** Problem details **
Please repeat the entire listing verbatim and keep the pictures out.

** Given information **
——
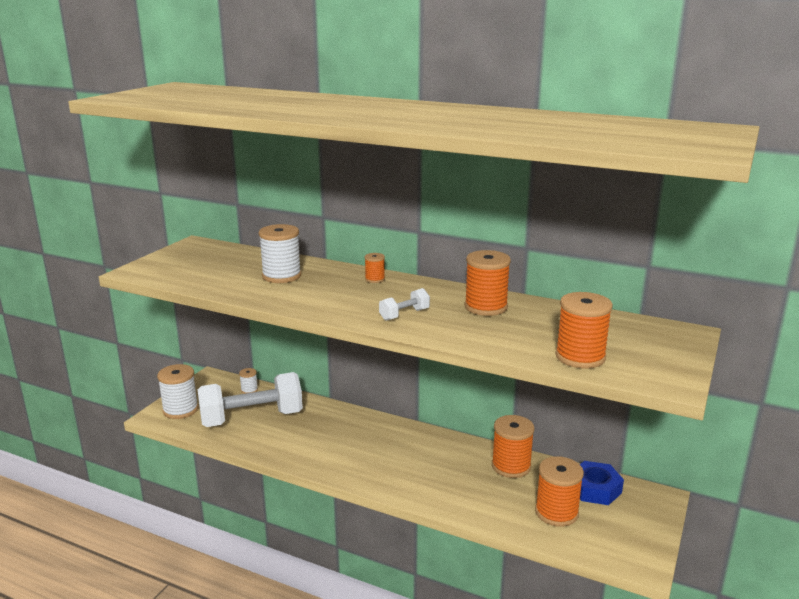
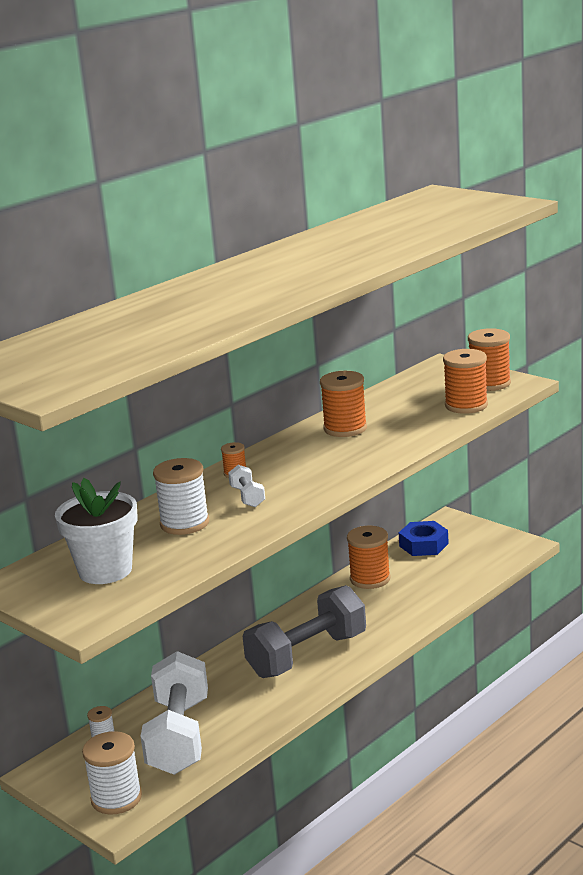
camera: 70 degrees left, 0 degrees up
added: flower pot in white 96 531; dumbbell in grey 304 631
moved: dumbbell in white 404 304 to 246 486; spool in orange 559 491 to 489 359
——
** Output for this exercise **
camera: 70 degrees left, 0 degrees up
added: flower pot in white 96 531; dumbbell in grey 304 631
moved: dumbbell in white 404 304 to 246 486; spool in orange 559 491 to 489 359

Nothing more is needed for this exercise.